▸ **PROBLEM DETAILS**: Records follow. Copy every line with "gray".

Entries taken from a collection
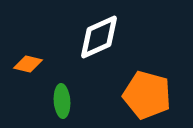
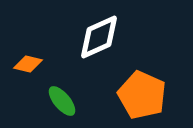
orange pentagon: moved 5 px left; rotated 9 degrees clockwise
green ellipse: rotated 36 degrees counterclockwise
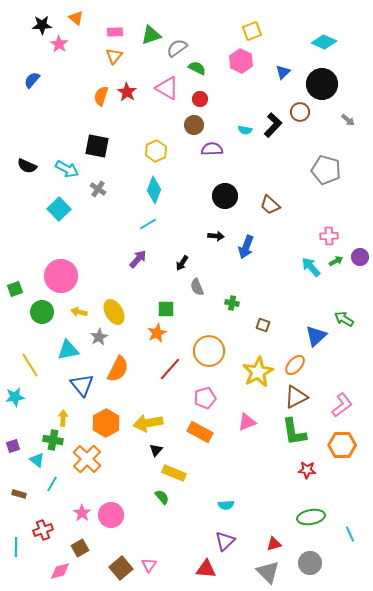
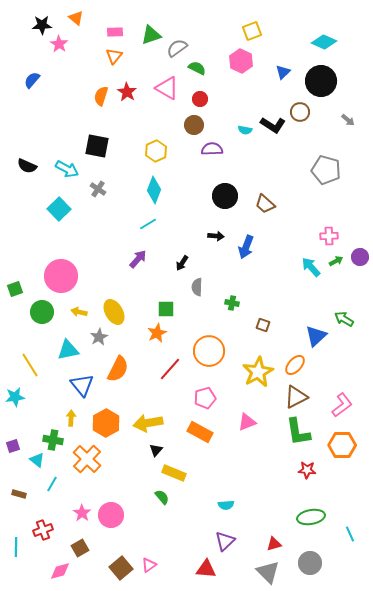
black circle at (322, 84): moved 1 px left, 3 px up
black L-shape at (273, 125): rotated 80 degrees clockwise
brown trapezoid at (270, 205): moved 5 px left, 1 px up
gray semicircle at (197, 287): rotated 24 degrees clockwise
yellow arrow at (63, 418): moved 8 px right
green L-shape at (294, 432): moved 4 px right
pink triangle at (149, 565): rotated 21 degrees clockwise
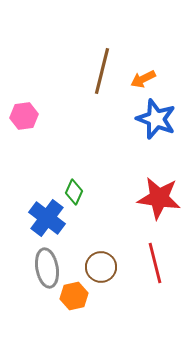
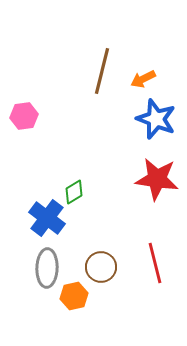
green diamond: rotated 35 degrees clockwise
red star: moved 2 px left, 19 px up
gray ellipse: rotated 12 degrees clockwise
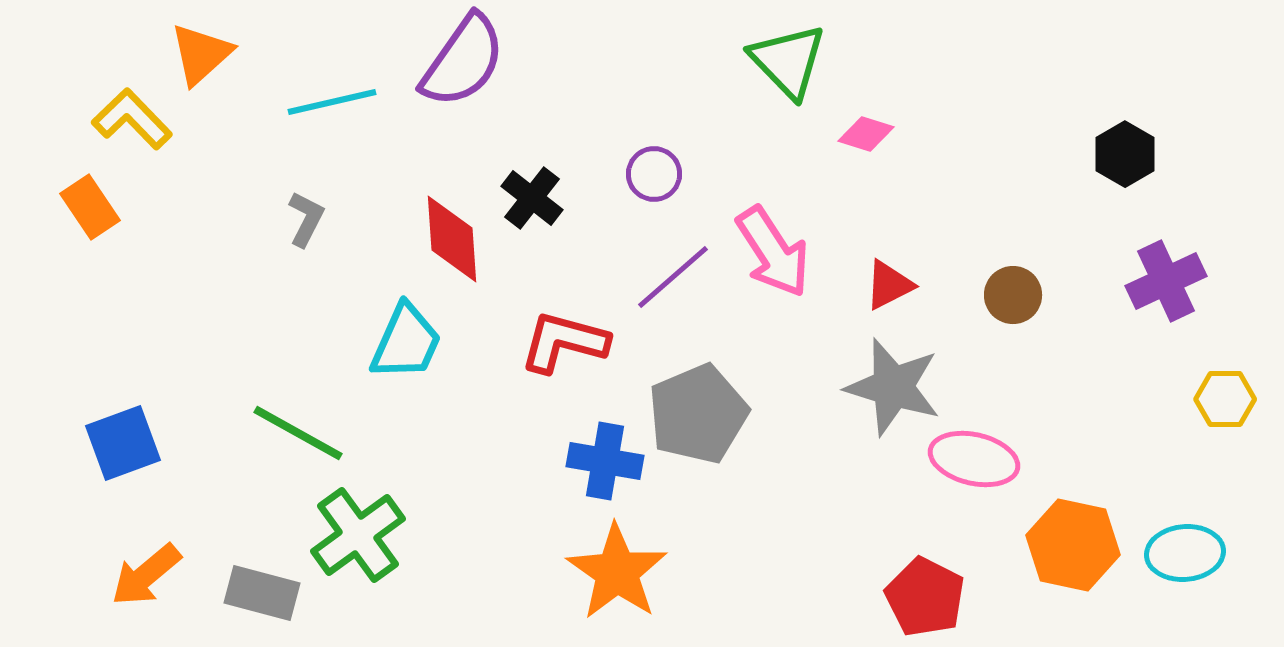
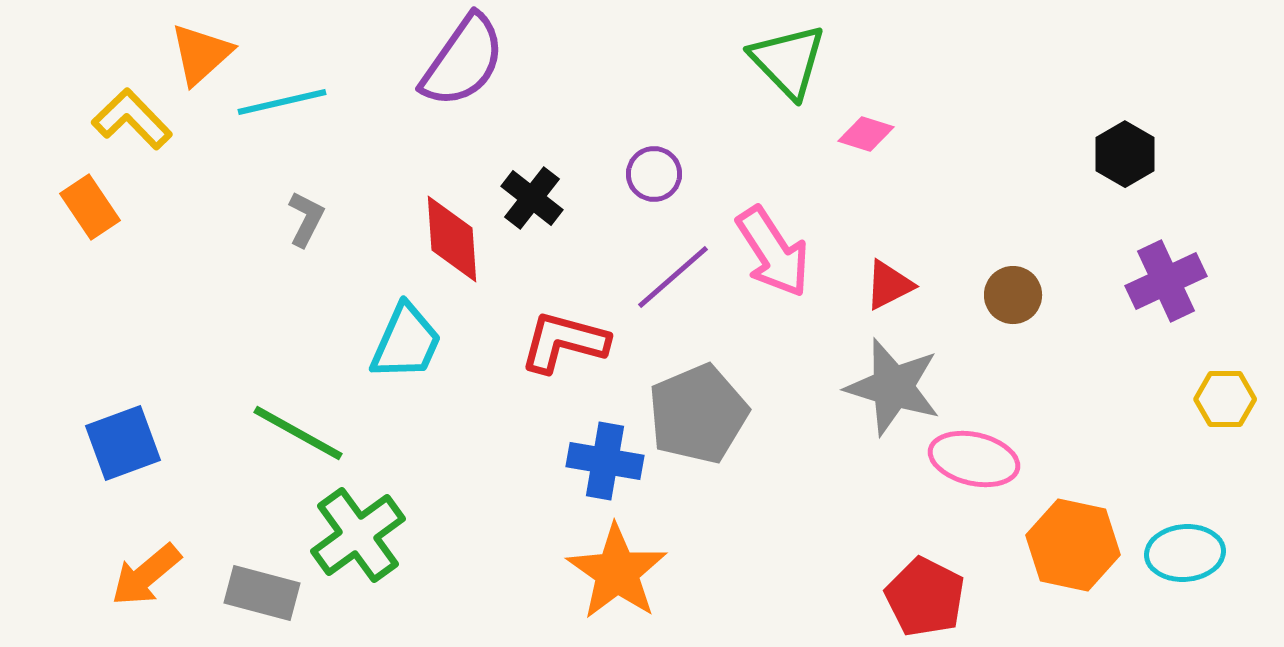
cyan line: moved 50 px left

▸ **EXERCISE RESULT**:
gray semicircle at (197, 287): rotated 24 degrees clockwise
gray ellipse: rotated 12 degrees clockwise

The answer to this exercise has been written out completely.